■ **WHAT THIS TASK INVOLVES**
The required answer is each line in the entries below where "moved" occurs.

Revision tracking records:
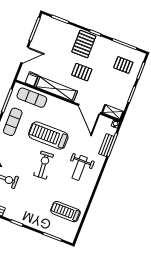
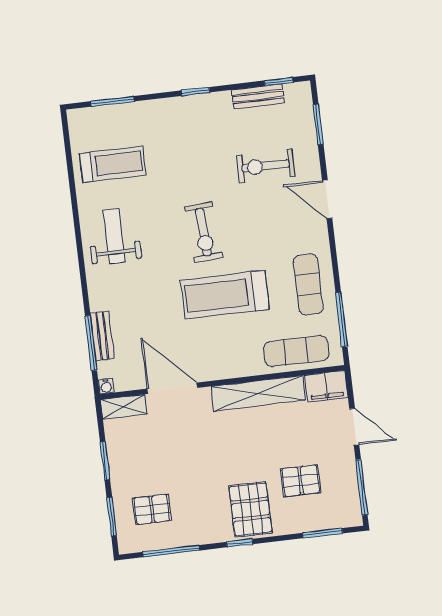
door: (25, 55) -> (354, 427), swing flipped
pallet: (82, 72) -> (301, 481), moved
filing cabinet: (32, 79) -> (326, 386), width x2.00
treadmill: (48, 135) -> (225, 295), turned 180
weight bench: (80, 168) -> (114, 236), moved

■ **RESULT FOR THIS TASK**
pallet: (82, 72) -> (301, 481), moved
weight bench: (80, 168) -> (114, 236), moved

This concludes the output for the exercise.